_Activity_. Output all entries below exactly as they are given.

(Data items)

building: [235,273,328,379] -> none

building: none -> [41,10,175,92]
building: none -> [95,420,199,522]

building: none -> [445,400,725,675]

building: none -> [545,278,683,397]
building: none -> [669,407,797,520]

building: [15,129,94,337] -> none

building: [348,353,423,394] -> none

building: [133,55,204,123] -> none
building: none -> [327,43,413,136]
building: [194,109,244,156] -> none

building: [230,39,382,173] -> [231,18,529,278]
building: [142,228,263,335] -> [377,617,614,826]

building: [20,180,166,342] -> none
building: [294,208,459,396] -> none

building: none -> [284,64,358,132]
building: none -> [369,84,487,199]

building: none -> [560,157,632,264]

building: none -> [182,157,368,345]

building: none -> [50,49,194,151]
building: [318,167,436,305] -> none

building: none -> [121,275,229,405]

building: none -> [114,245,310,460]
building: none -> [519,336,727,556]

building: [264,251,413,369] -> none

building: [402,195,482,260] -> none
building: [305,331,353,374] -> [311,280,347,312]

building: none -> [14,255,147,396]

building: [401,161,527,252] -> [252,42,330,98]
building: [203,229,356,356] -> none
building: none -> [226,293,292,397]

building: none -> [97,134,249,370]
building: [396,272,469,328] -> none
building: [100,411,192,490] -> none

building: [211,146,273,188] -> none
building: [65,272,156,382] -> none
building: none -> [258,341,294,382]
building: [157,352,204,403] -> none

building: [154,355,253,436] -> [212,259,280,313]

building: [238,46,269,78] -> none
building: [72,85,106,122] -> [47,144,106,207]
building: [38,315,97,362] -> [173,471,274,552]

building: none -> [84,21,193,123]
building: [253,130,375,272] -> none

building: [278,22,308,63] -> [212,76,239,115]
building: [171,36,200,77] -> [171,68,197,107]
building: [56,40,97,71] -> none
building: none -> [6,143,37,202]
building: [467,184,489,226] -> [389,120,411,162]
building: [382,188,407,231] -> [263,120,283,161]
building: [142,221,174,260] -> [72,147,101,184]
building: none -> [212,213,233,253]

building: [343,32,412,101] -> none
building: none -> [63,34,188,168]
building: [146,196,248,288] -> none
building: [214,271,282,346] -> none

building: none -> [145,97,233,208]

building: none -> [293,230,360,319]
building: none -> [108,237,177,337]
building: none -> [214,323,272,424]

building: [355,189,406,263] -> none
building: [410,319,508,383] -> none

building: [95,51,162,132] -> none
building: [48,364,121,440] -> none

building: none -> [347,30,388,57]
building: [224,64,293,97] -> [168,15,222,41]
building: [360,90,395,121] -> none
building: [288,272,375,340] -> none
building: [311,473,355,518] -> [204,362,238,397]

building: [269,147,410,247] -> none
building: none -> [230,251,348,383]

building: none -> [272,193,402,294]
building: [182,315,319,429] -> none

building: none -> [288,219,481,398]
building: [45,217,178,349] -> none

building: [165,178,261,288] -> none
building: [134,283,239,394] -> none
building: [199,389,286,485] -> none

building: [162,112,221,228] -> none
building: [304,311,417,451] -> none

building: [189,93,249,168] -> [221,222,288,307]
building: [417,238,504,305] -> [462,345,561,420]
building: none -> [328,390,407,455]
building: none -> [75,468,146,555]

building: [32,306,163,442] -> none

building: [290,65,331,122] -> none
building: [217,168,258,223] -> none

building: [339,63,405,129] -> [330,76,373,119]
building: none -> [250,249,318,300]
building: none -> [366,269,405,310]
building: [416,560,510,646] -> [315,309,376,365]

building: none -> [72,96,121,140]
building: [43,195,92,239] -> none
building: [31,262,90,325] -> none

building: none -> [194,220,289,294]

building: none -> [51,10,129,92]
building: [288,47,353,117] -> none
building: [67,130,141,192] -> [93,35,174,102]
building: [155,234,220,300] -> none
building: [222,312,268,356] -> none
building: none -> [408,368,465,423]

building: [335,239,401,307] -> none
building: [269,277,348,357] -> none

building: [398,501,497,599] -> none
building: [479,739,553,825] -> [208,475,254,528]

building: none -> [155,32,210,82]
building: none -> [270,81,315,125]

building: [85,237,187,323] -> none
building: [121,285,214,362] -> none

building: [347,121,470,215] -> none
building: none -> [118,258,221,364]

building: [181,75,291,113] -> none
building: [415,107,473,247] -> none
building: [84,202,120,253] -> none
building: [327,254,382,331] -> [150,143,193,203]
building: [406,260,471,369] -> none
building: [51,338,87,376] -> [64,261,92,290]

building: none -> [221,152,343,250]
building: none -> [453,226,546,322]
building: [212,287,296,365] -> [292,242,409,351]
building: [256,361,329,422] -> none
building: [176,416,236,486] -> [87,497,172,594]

_Response to this task_.
building: [235,273,328,379] -> none

building: none -> [41,10,175,92]
building: none -> [95,420,199,522]

building: none -> [445,400,725,675]

building: none -> [545,278,683,397]
building: none -> [669,407,797,520]

building: [15,129,94,337] -> none

building: [348,353,423,394] -> none

building: [133,55,204,123] -> none
building: none -> [327,43,413,136]
building: [194,109,244,156] -> none

building: [230,39,382,173] -> [231,18,529,278]
building: [142,228,263,335] -> [377,617,614,826]

building: [20,180,166,342] -> none
building: [294,208,459,396] -> none

building: none -> [284,64,358,132]
building: none -> [369,84,487,199]

building: none -> [560,157,632,264]

building: none -> [182,157,368,345]

building: none -> [50,49,194,151]
building: [318,167,436,305] -> none

building: none -> [121,275,229,405]

building: none -> [114,245,310,460]
building: none -> [519,336,727,556]

building: [264,251,413,369] -> none

building: [402,195,482,260] -> none
building: [305,331,353,374] -> [311,280,347,312]

building: none -> [14,255,147,396]

building: [401,161,527,252] -> [252,42,330,98]
building: [203,229,356,356] -> none
building: none -> [226,293,292,397]

building: none -> [97,134,249,370]
building: [396,272,469,328] -> none
building: [100,411,192,490] -> none

building: [211,146,273,188] -> none
building: [65,272,156,382] -> none
building: none -> [258,341,294,382]
building: [157,352,204,403] -> none

building: [154,355,253,436] -> [212,259,280,313]

building: [238,46,269,78] -> none
building: [72,85,106,122] -> [47,144,106,207]
building: [38,315,97,362] -> [173,471,274,552]

building: none -> [84,21,193,123]
building: [253,130,375,272] -> none

building: [278,22,308,63] -> [212,76,239,115]
building: [171,36,200,77] -> [171,68,197,107]
building: [56,40,97,71] -> none
building: none -> [6,143,37,202]
building: [467,184,489,226] -> [389,120,411,162]
building: [382,188,407,231] -> [263,120,283,161]
building: [142,221,174,260] -> [72,147,101,184]
building: none -> [212,213,233,253]

building: [343,32,412,101] -> none
building: none -> [63,34,188,168]
building: [146,196,248,288] -> none
building: [214,271,282,346] -> none

building: none -> [145,97,233,208]

building: none -> [293,230,360,319]
building: none -> [108,237,177,337]
building: none -> [214,323,272,424]

building: [355,189,406,263] -> none
building: [410,319,508,383] -> none

building: [95,51,162,132] -> none
building: [48,364,121,440] -> none

building: none -> [347,30,388,57]
building: [224,64,293,97] -> [168,15,222,41]
building: [360,90,395,121] -> none
building: [288,272,375,340] -> none
building: [311,473,355,518] -> [204,362,238,397]

building: [269,147,410,247] -> none
building: none -> [230,251,348,383]

building: none -> [272,193,402,294]
building: [182,315,319,429] -> none

building: none -> [288,219,481,398]
building: [45,217,178,349] -> none

building: [165,178,261,288] -> none
building: [134,283,239,394] -> none
building: [199,389,286,485] -> none

building: [162,112,221,228] -> none
building: [304,311,417,451] -> none

building: [189,93,249,168] -> [221,222,288,307]
building: [417,238,504,305] -> [462,345,561,420]
building: none -> [328,390,407,455]
building: none -> [75,468,146,555]

building: [32,306,163,442] -> none

building: [290,65,331,122] -> none
building: [217,168,258,223] -> none

building: [339,63,405,129] -> [330,76,373,119]
building: none -> [250,249,318,300]
building: none -> [366,269,405,310]
building: [416,560,510,646] -> [315,309,376,365]

building: none -> [72,96,121,140]
building: [43,195,92,239] -> none
building: [31,262,90,325] -> none

building: none -> [194,220,289,294]

building: none -> [51,10,129,92]
building: [288,47,353,117] -> none
building: [67,130,141,192] -> [93,35,174,102]
building: [155,234,220,300] -> none
building: [222,312,268,356] -> none
building: none -> [408,368,465,423]

building: [335,239,401,307] -> none
building: [269,277,348,357] -> none

building: [398,501,497,599] -> none
building: [479,739,553,825] -> [208,475,254,528]

building: none -> [155,32,210,82]
building: none -> [270,81,315,125]

building: [85,237,187,323] -> none
building: [121,285,214,362] -> none

building: [347,121,470,215] -> none
building: none -> [118,258,221,364]

building: [181,75,291,113] -> none
building: [415,107,473,247] -> none
building: [84,202,120,253] -> none
building: [327,254,382,331] -> [150,143,193,203]
building: [406,260,471,369] -> none
building: [51,338,87,376] -> [64,261,92,290]

building: none -> [221,152,343,250]
building: none -> [453,226,546,322]
building: [212,287,296,365] -> [292,242,409,351]
building: [256,361,329,422] -> none
building: [176,416,236,486] -> [87,497,172,594]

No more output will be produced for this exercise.